Coordinate change listings
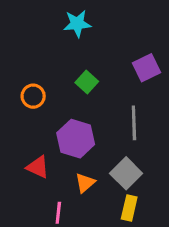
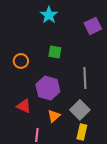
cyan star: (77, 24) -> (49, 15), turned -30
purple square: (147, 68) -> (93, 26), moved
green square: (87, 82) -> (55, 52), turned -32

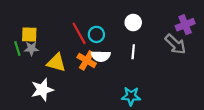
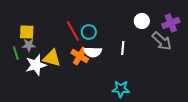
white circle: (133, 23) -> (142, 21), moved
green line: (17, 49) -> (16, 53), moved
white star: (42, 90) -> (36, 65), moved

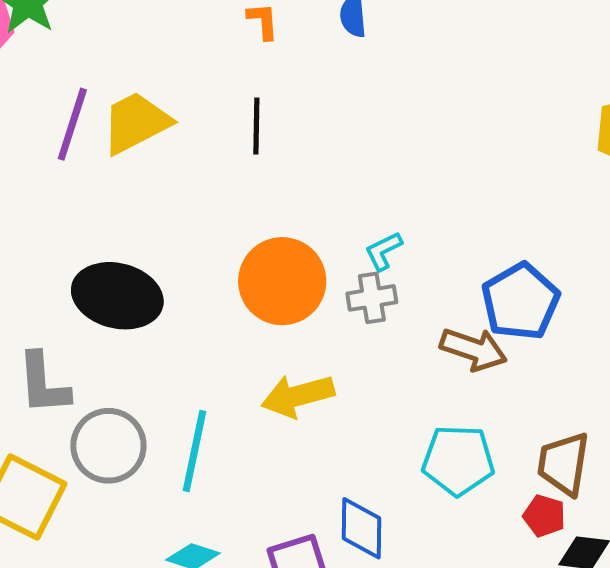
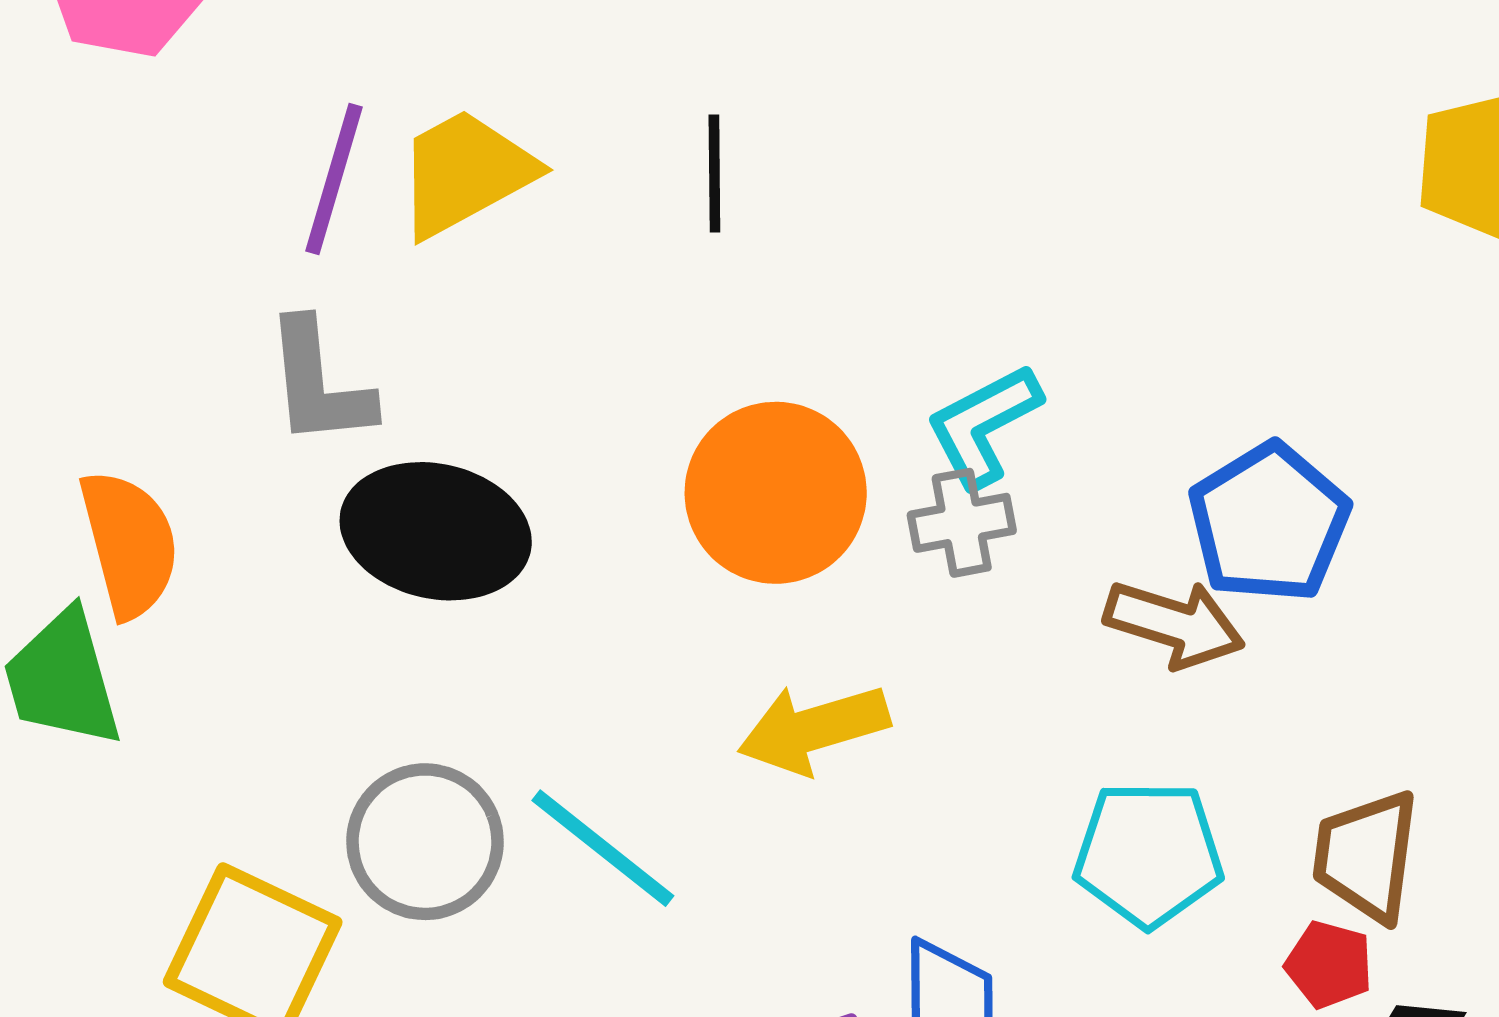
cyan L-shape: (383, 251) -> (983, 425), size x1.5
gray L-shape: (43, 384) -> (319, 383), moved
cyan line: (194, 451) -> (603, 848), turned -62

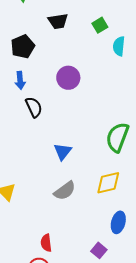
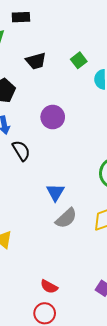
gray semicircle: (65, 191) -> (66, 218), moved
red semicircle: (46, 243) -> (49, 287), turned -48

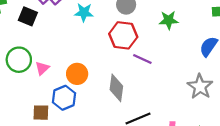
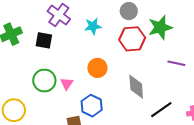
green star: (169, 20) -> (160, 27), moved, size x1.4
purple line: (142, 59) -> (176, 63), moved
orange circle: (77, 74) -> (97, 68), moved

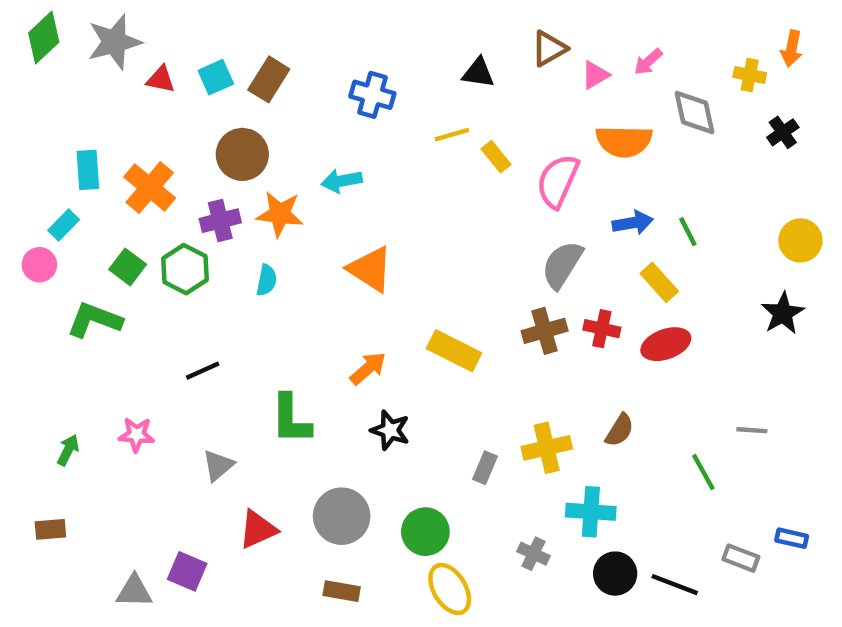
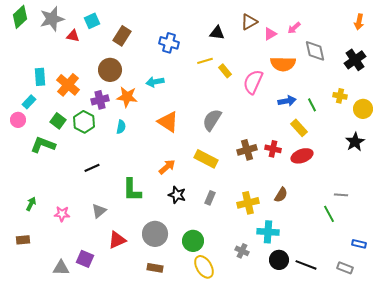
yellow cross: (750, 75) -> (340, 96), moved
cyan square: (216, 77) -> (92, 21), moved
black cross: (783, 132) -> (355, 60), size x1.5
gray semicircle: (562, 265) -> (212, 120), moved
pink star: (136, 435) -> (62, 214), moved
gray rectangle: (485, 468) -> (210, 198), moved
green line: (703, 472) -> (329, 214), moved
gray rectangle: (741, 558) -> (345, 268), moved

WORK REQUEST – Each line holding the word "star" must be pulled from the records.

WRITTEN REPLY –
cyan star: (77, 24) -> (49, 15), turned -30
white star: (42, 90) -> (36, 65), moved
green star: (169, 20) -> (160, 27), moved, size x1.4
pink star: (136, 435) -> (62, 214), moved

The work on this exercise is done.